Data for analysis
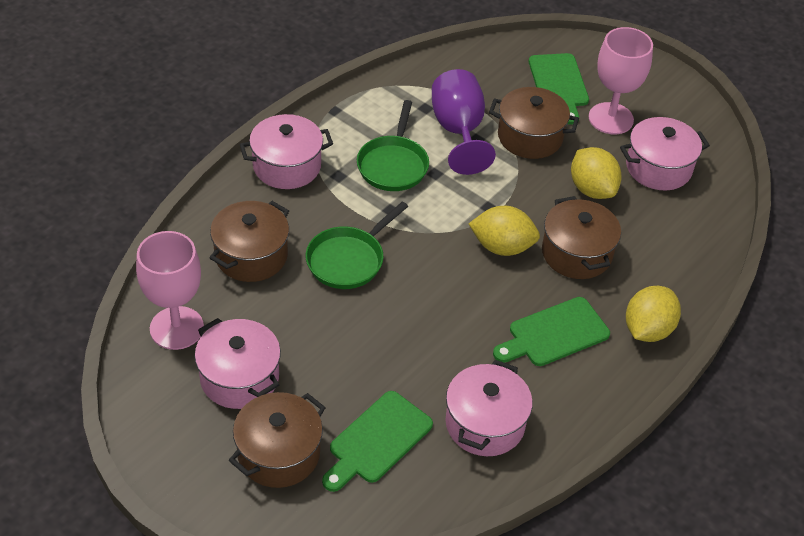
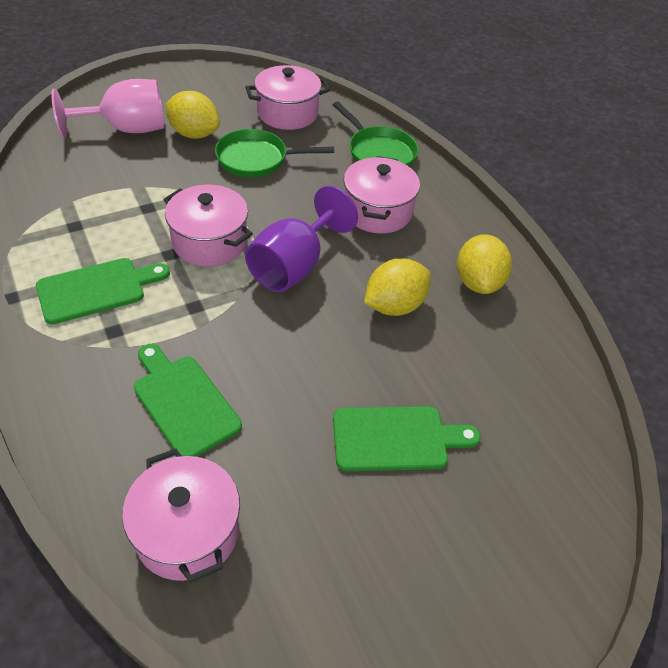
brown pot: 4 -> 0
pink goblet: 2 -> 1

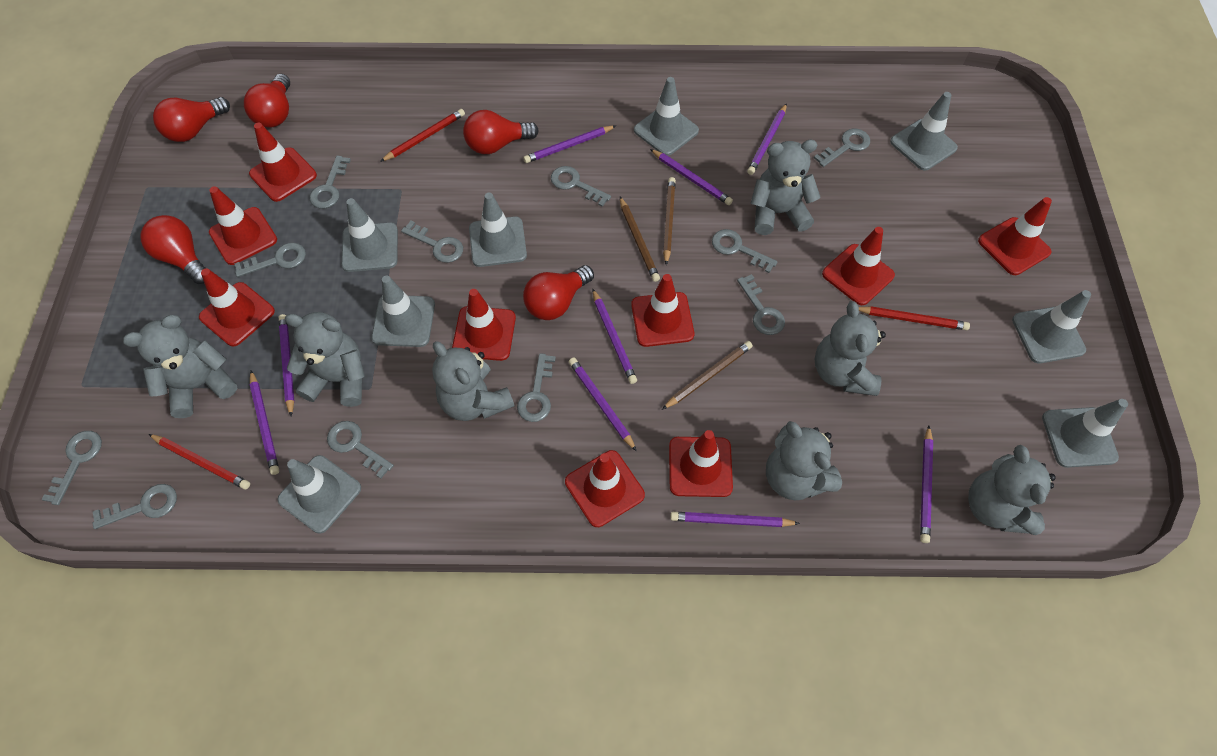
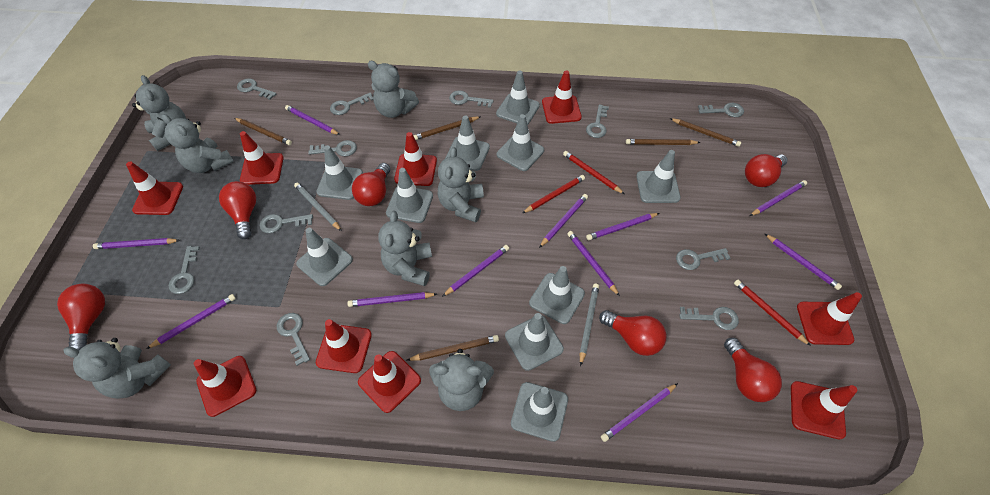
brown pencil: 3 -> 5
grey pencil: 0 -> 2
grey traffic cone: 8 -> 10
purple pencil: 9 -> 11
red light bulb: 5 -> 6

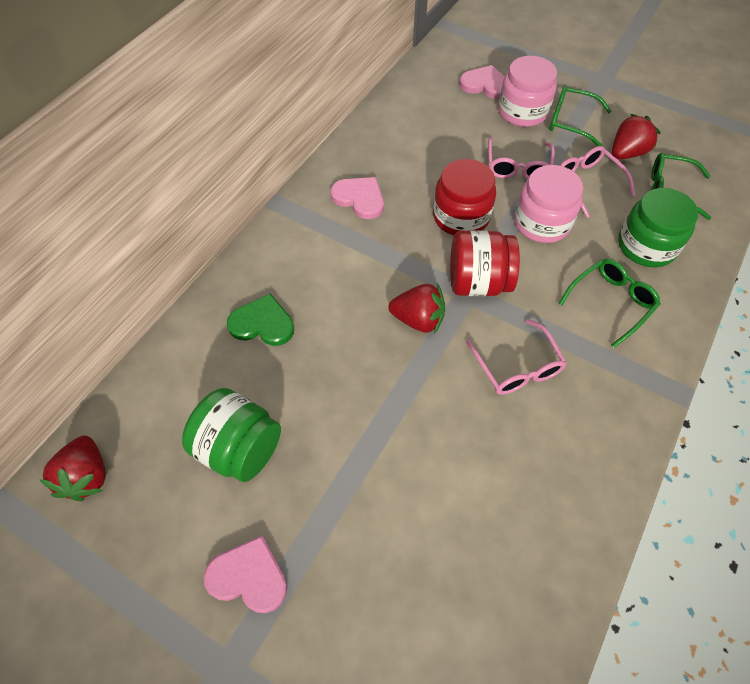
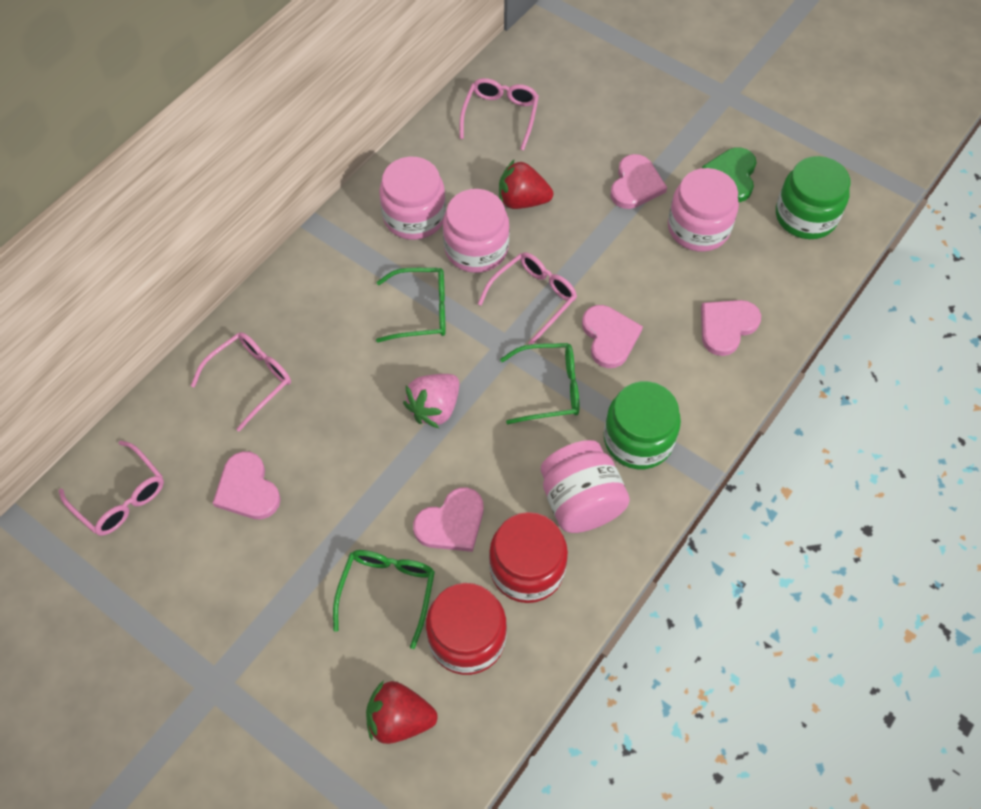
pink glasses: 3 -> 4
pink heart: 3 -> 5
pink jar: 2 -> 4
pink strawberry: 0 -> 1
red strawberry: 3 -> 2

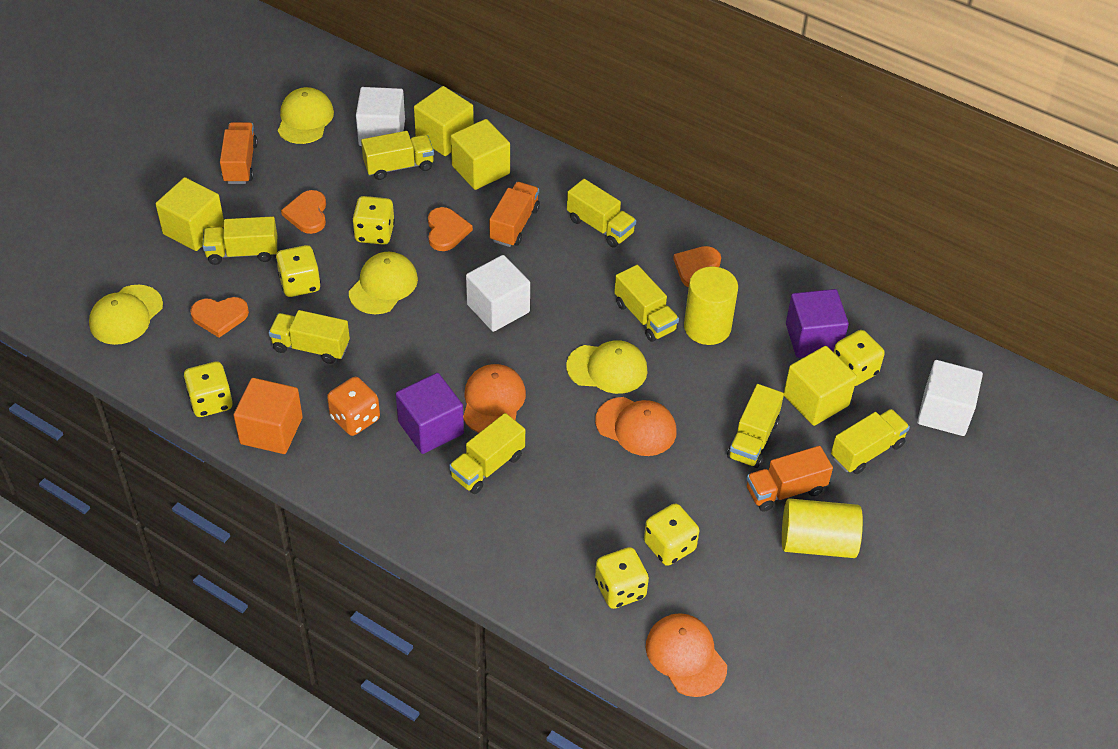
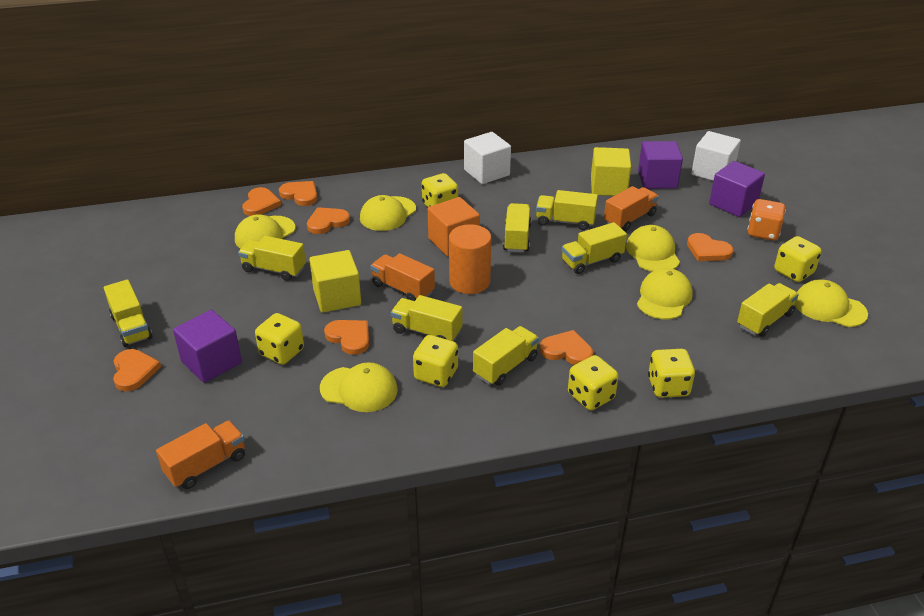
orange cap: 3 -> 0
orange cylinder: 0 -> 1
orange heart: 4 -> 7
purple cube: 2 -> 3
white cube: 3 -> 2
yellow cap: 4 -> 6
yellow cube: 4 -> 2
yellow cylinder: 2 -> 0

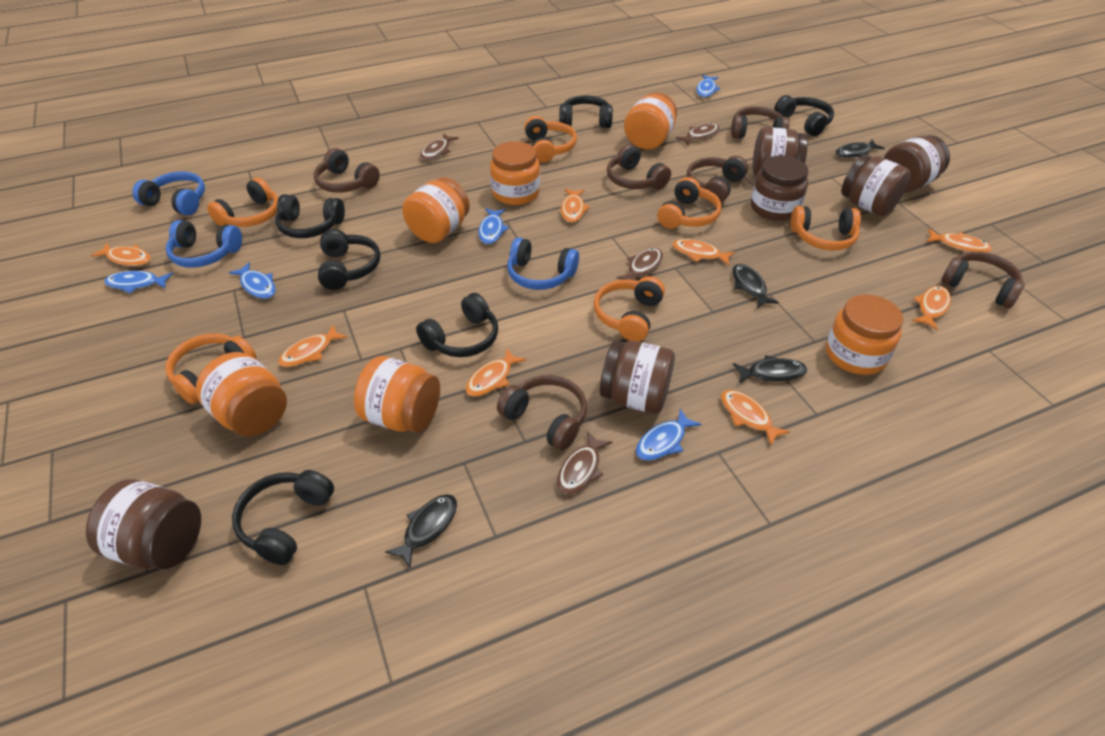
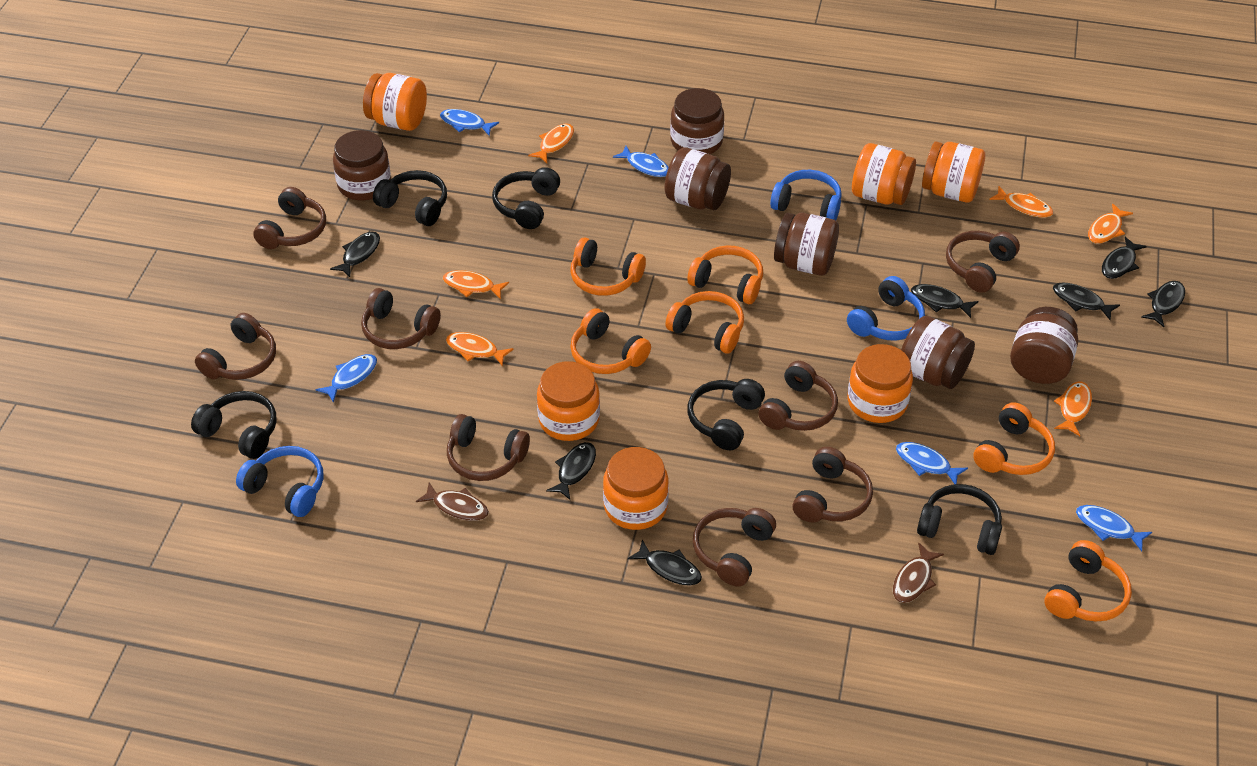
black fish: 4 -> 7
black headphones: 6 -> 5
brown fish: 4 -> 2
brown headphones: 6 -> 8
orange fish: 8 -> 6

Activity
Looking at the data above, show all lines where the word "cube" occurs.

Response below
purple cube: 2 -> 3
white cube: 3 -> 2
yellow cube: 4 -> 2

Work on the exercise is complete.